Provided material:

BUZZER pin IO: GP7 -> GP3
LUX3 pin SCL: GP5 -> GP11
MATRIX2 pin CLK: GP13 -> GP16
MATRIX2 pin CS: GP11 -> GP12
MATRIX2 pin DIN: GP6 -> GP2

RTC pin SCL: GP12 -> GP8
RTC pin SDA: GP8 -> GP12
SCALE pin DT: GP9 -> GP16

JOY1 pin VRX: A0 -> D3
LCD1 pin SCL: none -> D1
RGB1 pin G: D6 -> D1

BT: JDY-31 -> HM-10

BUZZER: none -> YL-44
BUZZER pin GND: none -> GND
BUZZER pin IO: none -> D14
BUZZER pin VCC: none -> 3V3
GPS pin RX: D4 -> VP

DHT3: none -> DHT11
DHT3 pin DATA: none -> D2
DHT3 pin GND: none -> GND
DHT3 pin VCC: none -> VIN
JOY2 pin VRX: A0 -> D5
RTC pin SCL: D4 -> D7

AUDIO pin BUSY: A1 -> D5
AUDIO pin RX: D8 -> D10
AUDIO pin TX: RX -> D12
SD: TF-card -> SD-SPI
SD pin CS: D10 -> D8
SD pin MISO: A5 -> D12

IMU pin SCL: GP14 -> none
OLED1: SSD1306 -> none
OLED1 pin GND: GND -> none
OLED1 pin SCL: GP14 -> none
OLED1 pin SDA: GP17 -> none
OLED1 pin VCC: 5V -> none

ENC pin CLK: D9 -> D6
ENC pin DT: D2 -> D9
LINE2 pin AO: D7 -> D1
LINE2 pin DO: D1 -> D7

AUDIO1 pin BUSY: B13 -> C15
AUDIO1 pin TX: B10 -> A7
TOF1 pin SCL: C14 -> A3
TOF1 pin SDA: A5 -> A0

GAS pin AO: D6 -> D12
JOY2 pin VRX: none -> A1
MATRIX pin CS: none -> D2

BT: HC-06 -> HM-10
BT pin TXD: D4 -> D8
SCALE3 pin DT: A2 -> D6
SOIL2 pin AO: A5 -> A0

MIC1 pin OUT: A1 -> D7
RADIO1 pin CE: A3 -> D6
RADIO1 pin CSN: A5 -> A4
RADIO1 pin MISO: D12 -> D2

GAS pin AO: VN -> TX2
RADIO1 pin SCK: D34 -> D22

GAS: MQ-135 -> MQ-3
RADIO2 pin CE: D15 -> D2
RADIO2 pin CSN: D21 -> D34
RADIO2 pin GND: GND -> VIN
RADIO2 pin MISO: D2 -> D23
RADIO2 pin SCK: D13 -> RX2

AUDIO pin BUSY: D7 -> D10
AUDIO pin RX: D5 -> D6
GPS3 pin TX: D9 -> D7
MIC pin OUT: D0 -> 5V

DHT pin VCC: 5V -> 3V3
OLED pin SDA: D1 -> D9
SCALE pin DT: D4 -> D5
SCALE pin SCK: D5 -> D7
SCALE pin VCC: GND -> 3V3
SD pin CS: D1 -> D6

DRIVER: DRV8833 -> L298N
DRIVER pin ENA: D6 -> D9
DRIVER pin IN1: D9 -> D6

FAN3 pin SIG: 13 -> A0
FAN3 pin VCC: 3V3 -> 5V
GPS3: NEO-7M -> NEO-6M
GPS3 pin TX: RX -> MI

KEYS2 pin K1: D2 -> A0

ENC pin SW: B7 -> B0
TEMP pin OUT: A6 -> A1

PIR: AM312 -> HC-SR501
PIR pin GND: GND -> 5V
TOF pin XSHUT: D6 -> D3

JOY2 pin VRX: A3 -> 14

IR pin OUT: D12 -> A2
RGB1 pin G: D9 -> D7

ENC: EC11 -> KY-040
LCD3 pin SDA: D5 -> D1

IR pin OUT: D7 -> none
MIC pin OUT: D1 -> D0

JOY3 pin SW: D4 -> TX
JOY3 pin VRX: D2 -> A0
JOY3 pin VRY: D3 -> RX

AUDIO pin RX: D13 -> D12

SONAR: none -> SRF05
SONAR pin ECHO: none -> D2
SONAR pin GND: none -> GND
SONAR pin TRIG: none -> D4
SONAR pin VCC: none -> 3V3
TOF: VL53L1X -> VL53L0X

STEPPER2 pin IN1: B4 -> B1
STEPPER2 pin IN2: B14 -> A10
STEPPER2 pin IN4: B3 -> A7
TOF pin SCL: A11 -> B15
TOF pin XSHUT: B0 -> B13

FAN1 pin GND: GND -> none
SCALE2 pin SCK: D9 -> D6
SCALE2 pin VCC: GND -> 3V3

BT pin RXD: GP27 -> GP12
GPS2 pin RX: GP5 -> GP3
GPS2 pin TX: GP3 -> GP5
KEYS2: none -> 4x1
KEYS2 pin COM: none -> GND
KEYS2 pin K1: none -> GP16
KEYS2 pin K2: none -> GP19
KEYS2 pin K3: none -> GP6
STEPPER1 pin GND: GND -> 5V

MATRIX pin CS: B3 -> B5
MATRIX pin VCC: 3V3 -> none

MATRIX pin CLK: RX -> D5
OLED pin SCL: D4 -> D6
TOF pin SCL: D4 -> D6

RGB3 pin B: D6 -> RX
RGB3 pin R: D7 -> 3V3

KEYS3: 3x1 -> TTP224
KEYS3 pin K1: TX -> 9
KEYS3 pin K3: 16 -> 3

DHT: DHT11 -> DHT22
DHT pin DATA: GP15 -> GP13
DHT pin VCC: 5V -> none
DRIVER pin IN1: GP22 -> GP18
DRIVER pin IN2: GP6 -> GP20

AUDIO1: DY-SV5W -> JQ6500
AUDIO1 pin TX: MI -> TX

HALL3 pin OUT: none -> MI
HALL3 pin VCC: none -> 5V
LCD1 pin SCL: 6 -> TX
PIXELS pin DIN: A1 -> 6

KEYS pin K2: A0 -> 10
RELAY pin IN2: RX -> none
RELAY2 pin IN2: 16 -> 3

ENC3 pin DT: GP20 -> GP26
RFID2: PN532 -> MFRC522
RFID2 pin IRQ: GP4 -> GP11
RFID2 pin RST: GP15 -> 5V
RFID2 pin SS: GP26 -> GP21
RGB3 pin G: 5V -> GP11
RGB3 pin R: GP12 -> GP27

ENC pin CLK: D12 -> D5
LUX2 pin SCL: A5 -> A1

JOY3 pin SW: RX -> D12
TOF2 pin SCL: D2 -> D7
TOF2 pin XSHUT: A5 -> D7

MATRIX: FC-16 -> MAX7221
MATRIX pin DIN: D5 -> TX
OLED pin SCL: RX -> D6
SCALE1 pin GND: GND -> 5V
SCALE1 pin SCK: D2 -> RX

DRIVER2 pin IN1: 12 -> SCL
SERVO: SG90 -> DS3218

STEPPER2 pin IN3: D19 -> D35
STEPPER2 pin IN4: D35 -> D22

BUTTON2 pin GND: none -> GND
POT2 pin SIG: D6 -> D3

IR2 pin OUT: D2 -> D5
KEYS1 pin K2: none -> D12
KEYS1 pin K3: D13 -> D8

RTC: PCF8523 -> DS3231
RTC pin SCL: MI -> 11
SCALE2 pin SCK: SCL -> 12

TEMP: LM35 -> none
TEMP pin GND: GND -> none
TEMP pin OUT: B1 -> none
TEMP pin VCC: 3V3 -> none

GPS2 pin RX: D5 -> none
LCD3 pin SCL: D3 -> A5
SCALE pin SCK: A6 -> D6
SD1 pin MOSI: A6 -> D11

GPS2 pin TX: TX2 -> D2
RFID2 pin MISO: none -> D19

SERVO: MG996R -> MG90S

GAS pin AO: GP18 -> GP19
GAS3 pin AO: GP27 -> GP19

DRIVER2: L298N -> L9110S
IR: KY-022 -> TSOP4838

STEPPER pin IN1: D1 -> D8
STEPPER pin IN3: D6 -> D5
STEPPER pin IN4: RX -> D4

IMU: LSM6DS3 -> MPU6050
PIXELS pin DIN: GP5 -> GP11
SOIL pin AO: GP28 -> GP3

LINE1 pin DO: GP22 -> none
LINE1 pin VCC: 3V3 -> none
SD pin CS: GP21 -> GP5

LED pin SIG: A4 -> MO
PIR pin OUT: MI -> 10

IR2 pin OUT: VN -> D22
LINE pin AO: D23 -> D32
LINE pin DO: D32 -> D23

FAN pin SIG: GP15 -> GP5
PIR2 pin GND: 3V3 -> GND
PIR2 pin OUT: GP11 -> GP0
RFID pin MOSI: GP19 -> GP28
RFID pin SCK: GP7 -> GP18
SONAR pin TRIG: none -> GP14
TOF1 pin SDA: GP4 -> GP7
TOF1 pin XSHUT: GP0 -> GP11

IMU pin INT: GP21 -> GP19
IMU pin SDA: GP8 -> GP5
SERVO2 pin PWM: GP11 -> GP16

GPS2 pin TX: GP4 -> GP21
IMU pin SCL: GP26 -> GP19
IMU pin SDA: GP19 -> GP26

Task to carry out: Of the entries above, repeat exactly the lines between the line with "RTC pin SCL: D4 -> D7" and the line with "LINE2 pin DO: D1 -> D7", inclusive, and no others.

Exercise solution:
RTC pin SCL: D4 -> D7

AUDIO pin BUSY: A1 -> D5
AUDIO pin RX: D8 -> D10
AUDIO pin TX: RX -> D12
SD: TF-card -> SD-SPI
SD pin CS: D10 -> D8
SD pin MISO: A5 -> D12

IMU pin SCL: GP14 -> none
OLED1: SSD1306 -> none
OLED1 pin GND: GND -> none
OLED1 pin SCL: GP14 -> none
OLED1 pin SDA: GP17 -> none
OLED1 pin VCC: 5V -> none

ENC pin CLK: D9 -> D6
ENC pin DT: D2 -> D9
LINE2 pin AO: D7 -> D1
LINE2 pin DO: D1 -> D7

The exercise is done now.